# [Exercise]
Every line of the material below needs to be copied exactly; omit the pictures.

# [Data extract]
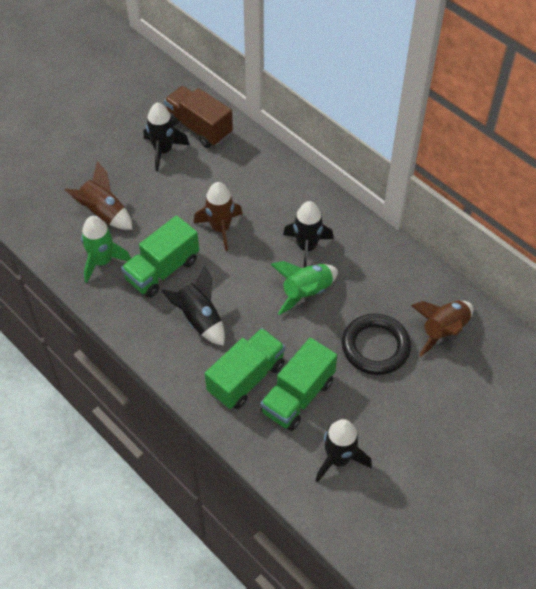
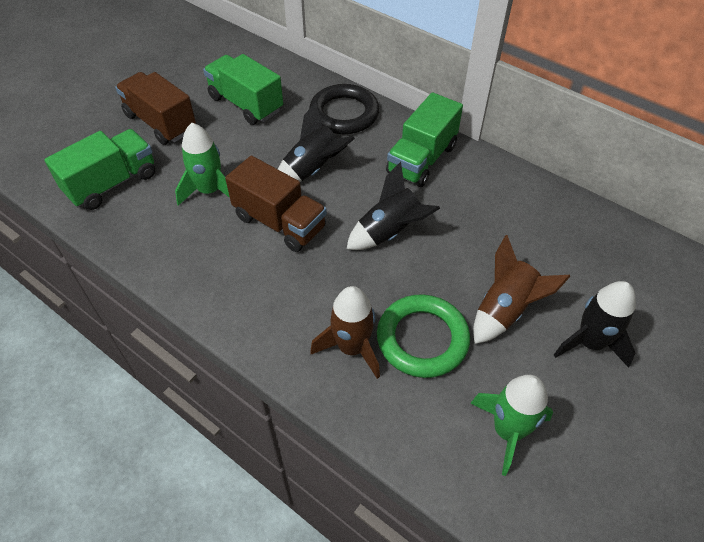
black rocket: 4 -> 3
brown rocket: 3 -> 2
brown truck: 1 -> 2
green ring: 0 -> 1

# [Result for this exercise]
black rocket: 4 -> 3
brown rocket: 3 -> 2
brown truck: 1 -> 2
green ring: 0 -> 1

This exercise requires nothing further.